▶ **YOUR ASSIGNMENT**:
Please repeat the listing below exactly, but do not include its pictures.

▶ **EXTRACTED MATERIAL**:
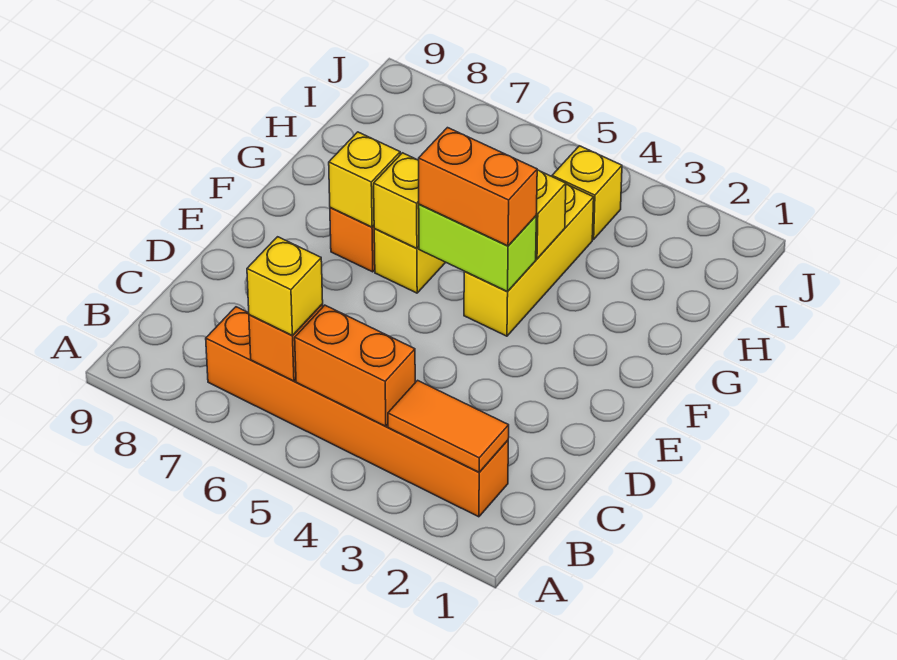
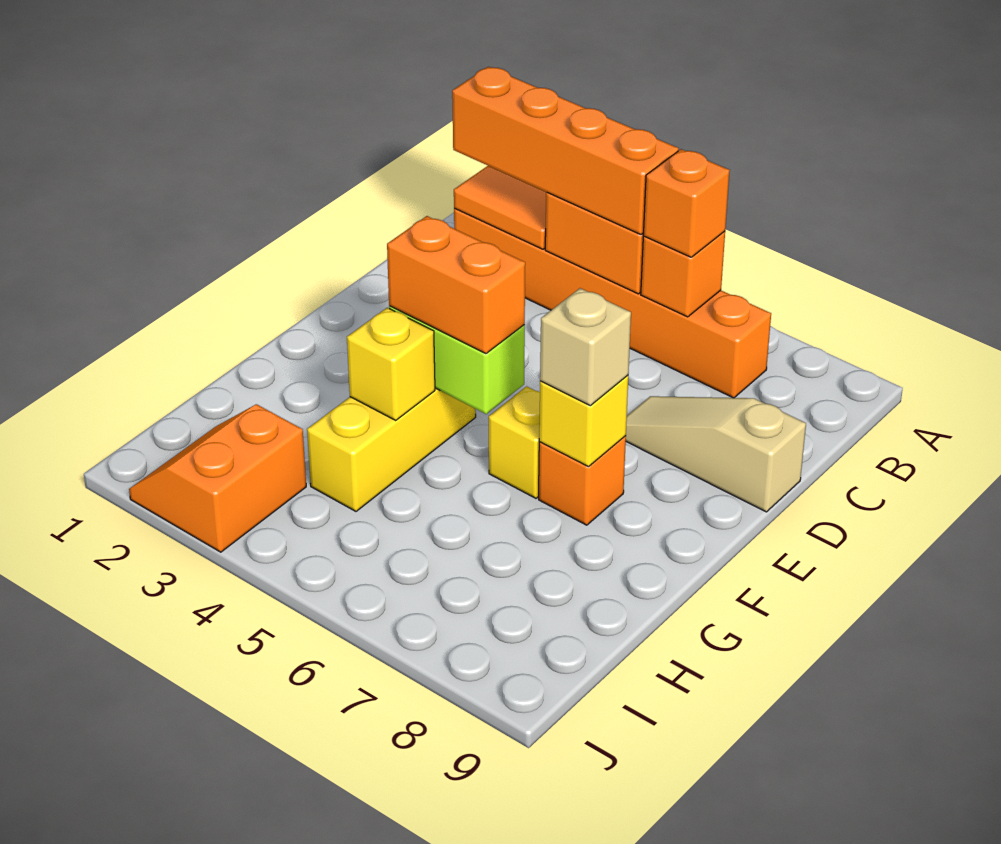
none -> orange brick B2:B5 level 3
yellow brick B6 level 3 -> orange brick B6 level 3
none -> tan slope D7:D9 level 1 top 9
yellow brick F6 level 2 -> none
none -> tan brick F7 level 3
none -> orange slope I2:J3 level 1 top 3
yellow brick I4 level 1 -> none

▶ **WRITTEN ANSWER**:
none -> orange brick B2:B5 level 3
yellow brick B6 level 3 -> orange brick B6 level 3
none -> tan slope D7:D9 level 1 top 9
yellow brick F6 level 2 -> none
none -> tan brick F7 level 3
none -> orange slope I2:J3 level 1 top 3
yellow brick I4 level 1 -> none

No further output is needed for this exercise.